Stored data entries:

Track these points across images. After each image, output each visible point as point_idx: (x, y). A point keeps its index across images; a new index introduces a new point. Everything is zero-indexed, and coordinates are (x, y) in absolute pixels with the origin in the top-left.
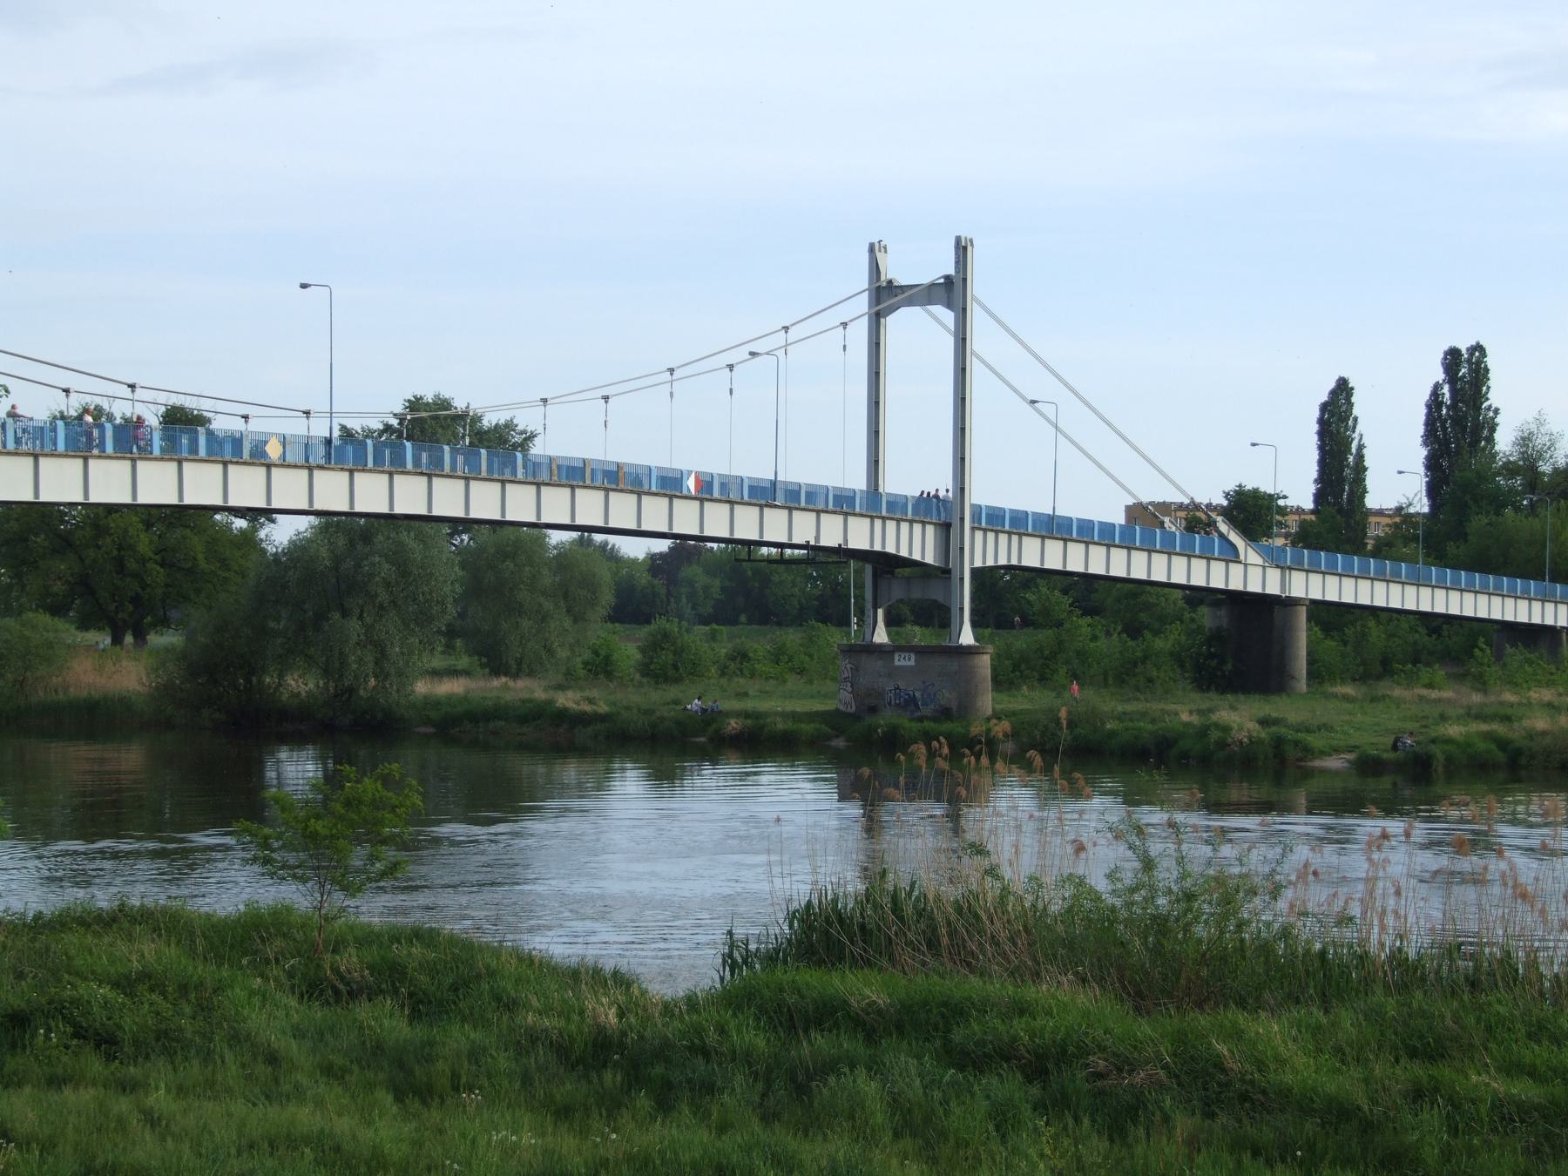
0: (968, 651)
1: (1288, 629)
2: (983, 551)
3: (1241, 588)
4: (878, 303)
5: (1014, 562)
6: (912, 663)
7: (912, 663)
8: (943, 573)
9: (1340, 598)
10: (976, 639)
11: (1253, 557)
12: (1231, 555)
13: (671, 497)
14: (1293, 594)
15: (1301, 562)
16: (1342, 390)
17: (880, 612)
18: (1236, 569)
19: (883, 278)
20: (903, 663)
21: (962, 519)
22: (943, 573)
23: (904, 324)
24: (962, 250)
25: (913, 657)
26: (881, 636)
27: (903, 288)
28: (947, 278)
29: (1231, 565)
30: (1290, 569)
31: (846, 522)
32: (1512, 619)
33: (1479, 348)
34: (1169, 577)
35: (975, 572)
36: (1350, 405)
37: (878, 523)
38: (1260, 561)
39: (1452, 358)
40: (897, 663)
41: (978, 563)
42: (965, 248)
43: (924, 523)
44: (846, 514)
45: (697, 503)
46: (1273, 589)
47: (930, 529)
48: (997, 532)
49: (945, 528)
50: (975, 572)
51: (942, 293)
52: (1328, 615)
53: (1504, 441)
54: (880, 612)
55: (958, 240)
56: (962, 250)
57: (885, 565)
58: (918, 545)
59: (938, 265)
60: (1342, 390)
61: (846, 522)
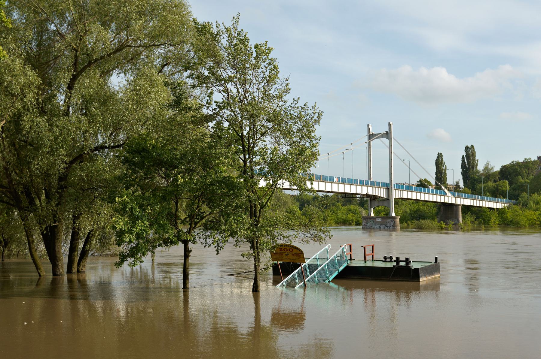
0: (394, 218)
1: (457, 211)
2: (396, 194)
3: (451, 203)
4: (370, 139)
5: (402, 197)
6: (381, 220)
7: (381, 220)
8: (388, 200)
9: (425, 199)
10: (396, 215)
11: (450, 195)
12: (445, 195)
13: (338, 184)
14: (458, 203)
15: (459, 196)
16: (440, 156)
17: (372, 209)
18: (446, 198)
19: (371, 132)
20: (378, 221)
21: (392, 187)
22: (388, 200)
23: (375, 142)
24: (390, 125)
25: (381, 219)
26: (372, 215)
27: (376, 135)
28: (387, 132)
29: (445, 197)
30: (457, 197)
31: (332, 184)
32: (443, 202)
33: (472, 146)
34: (433, 200)
35: (394, 199)
36: (442, 159)
37: (374, 188)
38: (451, 196)
39: (467, 148)
40: (377, 221)
41: (395, 198)
42: (391, 125)
43: (383, 188)
44: (319, 181)
45: (337, 184)
46: (454, 202)
47: (385, 189)
48: (398, 190)
49: (388, 189)
50: (394, 199)
51: (385, 135)
52: (466, 208)
53: (480, 167)
54: (372, 209)
55: (389, 123)
56: (390, 125)
57: (373, 198)
58: (381, 193)
59: (384, 129)
60: (440, 156)
61: (332, 184)
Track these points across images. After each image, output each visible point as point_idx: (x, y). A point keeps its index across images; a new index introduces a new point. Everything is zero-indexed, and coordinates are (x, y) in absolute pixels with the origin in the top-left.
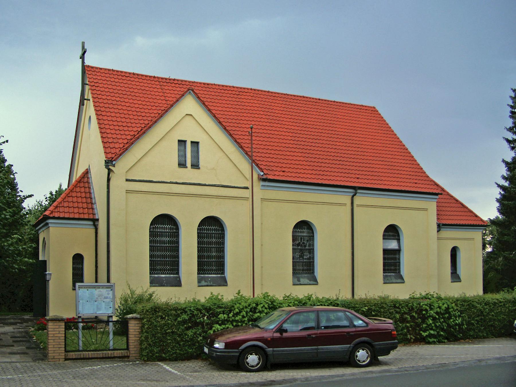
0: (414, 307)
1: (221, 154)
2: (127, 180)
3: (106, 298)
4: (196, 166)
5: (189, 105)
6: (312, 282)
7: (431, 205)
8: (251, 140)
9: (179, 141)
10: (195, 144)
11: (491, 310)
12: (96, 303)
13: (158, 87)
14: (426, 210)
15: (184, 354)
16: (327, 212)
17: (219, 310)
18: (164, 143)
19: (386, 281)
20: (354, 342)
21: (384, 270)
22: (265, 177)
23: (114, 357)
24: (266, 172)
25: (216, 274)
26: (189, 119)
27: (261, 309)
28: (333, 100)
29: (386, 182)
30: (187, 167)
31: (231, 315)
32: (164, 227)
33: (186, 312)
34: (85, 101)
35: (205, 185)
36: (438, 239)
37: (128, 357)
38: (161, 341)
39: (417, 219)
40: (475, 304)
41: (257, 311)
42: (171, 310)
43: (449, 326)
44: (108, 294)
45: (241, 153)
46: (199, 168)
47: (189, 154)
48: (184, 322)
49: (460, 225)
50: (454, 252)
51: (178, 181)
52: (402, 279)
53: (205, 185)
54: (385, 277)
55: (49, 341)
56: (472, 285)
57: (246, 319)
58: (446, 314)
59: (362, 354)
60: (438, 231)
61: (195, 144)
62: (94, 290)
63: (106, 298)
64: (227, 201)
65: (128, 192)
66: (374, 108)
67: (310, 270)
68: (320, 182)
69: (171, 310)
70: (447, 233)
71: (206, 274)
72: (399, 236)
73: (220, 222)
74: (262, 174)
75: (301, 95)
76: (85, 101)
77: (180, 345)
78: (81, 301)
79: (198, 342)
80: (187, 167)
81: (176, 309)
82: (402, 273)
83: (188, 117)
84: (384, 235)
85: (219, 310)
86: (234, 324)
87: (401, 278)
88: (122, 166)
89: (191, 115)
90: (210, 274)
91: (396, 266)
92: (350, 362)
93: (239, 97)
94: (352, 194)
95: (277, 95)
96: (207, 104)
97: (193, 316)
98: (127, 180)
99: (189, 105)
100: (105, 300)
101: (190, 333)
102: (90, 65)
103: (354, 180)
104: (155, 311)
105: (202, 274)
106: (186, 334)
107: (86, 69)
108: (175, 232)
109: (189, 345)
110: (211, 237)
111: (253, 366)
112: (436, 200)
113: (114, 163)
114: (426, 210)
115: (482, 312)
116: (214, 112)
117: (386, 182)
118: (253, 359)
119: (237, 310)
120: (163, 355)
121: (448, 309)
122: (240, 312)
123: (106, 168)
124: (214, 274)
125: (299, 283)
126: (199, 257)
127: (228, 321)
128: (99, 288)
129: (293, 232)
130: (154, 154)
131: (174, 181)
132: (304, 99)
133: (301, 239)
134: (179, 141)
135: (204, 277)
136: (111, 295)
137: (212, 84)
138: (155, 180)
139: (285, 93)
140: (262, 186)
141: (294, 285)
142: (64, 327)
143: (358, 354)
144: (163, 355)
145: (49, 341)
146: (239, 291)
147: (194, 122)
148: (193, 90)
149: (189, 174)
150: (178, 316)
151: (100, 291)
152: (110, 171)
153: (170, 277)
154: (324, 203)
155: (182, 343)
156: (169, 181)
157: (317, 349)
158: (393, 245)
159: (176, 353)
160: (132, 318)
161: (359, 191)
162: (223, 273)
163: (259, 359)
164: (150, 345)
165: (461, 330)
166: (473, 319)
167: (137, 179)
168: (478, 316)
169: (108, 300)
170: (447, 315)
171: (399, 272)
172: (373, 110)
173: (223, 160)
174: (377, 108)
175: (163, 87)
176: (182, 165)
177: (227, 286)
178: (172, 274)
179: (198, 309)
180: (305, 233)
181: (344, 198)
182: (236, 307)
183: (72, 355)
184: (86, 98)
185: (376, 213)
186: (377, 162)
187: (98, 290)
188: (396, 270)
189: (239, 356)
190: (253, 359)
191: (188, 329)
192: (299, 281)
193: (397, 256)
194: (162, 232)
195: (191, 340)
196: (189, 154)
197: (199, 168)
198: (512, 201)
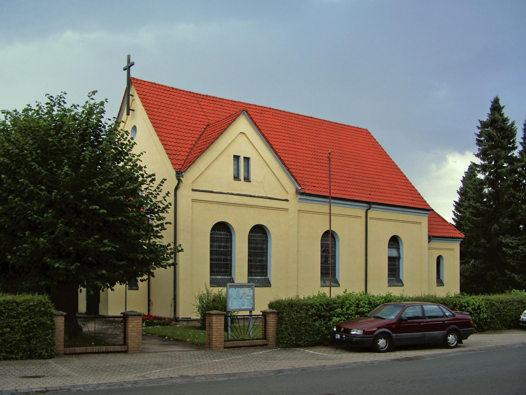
0: (457, 304)
1: (268, 169)
2: (193, 190)
3: (248, 296)
4: (247, 179)
5: (242, 124)
6: (335, 285)
7: (424, 220)
8: (330, 164)
9: (234, 156)
10: (247, 159)
11: (504, 308)
12: (241, 300)
13: (196, 102)
14: (420, 223)
15: (312, 342)
16: (348, 223)
17: (335, 305)
18: (222, 158)
19: (391, 284)
20: (448, 328)
21: (211, 271)
22: (302, 191)
23: (240, 347)
24: (303, 187)
25: (260, 276)
26: (241, 137)
27: (363, 305)
28: (335, 122)
29: (391, 199)
30: (240, 180)
31: (344, 309)
32: (222, 232)
33: (313, 307)
34: (131, 111)
35: (255, 197)
36: (429, 249)
37: (266, 345)
38: (296, 331)
39: (413, 231)
40: (494, 302)
41: (360, 306)
42: (303, 305)
43: (479, 319)
44: (250, 292)
45: (284, 170)
46: (250, 182)
47: (242, 168)
48: (313, 315)
49: (451, 238)
50: (439, 258)
51: (234, 193)
52: (402, 282)
53: (255, 197)
54: (389, 280)
55: (213, 332)
56: (452, 287)
57: (354, 313)
58: (478, 309)
59: (451, 338)
60: (429, 242)
61: (247, 159)
62: (239, 289)
63: (248, 296)
64: (271, 211)
65: (194, 200)
66: (367, 130)
67: (263, 273)
68: (344, 197)
69: (303, 305)
70: (436, 244)
71: (252, 276)
72: (399, 245)
73: (228, 227)
74: (300, 188)
75: (310, 116)
76: (131, 111)
77: (309, 334)
78: (230, 299)
79: (322, 331)
80: (240, 180)
81: (306, 305)
82: (401, 278)
83: (243, 135)
84: (389, 245)
85: (335, 305)
86: (346, 316)
87: (401, 282)
88: (189, 177)
89: (244, 133)
90: (256, 276)
91: (395, 271)
92: (446, 345)
93: (262, 115)
94: (366, 208)
95: (292, 115)
96: (257, 124)
97: (318, 310)
98: (193, 190)
99: (242, 124)
100: (247, 298)
101: (317, 324)
102: (135, 77)
103: (366, 196)
104: (292, 306)
105: (214, 275)
106: (314, 325)
107: (132, 81)
108: (229, 238)
109: (316, 334)
110: (257, 244)
111: (382, 348)
112: (428, 215)
113: (183, 173)
114: (420, 223)
115: (499, 309)
116: (263, 131)
117: (391, 199)
118: (382, 342)
119: (348, 305)
120: (299, 343)
121: (479, 306)
122: (350, 307)
123: (177, 178)
124: (259, 276)
125: (325, 285)
126: (249, 261)
127: (341, 314)
128: (243, 287)
129: (211, 234)
130: (214, 168)
131: (230, 192)
132: (284, 114)
133: (326, 246)
134: (234, 156)
135: (252, 279)
136: (251, 294)
137: (238, 102)
138: (215, 191)
139: (297, 113)
140: (300, 199)
141: (321, 286)
142: (223, 320)
143: (449, 338)
144: (299, 343)
145: (213, 332)
146: (346, 290)
147: (247, 140)
148: (246, 111)
149: (242, 187)
150: (308, 310)
151: (244, 290)
152: (179, 181)
153: (225, 278)
154: (343, 215)
155: (311, 333)
156: (226, 192)
157: (424, 334)
158: (394, 253)
159: (307, 340)
160: (216, 314)
161: (373, 206)
162: (266, 275)
163: (386, 343)
164: (289, 334)
165: (486, 324)
166: (493, 315)
167: (201, 189)
168: (496, 312)
169: (249, 297)
170: (478, 311)
171: (399, 276)
172: (365, 134)
173: (269, 175)
174: (370, 131)
175: (200, 103)
176: (237, 178)
177: (270, 287)
178: (226, 275)
179: (321, 305)
180: (258, 236)
181: (360, 211)
182: (347, 303)
183: (229, 344)
184: (131, 108)
185: (385, 224)
186: (368, 179)
187: (243, 289)
188: (395, 274)
189: (374, 340)
190: (382, 342)
191: (315, 320)
192: (325, 283)
193: (229, 257)
194: (218, 238)
195: (318, 329)
196: (242, 168)
197: (250, 182)
198: (45, 171)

● **Aim of the exercise**
Set down the material word for word, starting at its first line and ending at the line that contains "2: (983, 551)", with both of those lines included. Leave the pictures out of your answer.

● **Answer in full**
Track these points across images. After each image, output each visible point as point_idx: (x, y). A point keeps its index across images; a new index introduces a new point. Everything is zero-indexed, and coordinates are (x, y) in absolute pixels with the origin in the top-left.
0: (968, 651)
1: (1288, 629)
2: (983, 551)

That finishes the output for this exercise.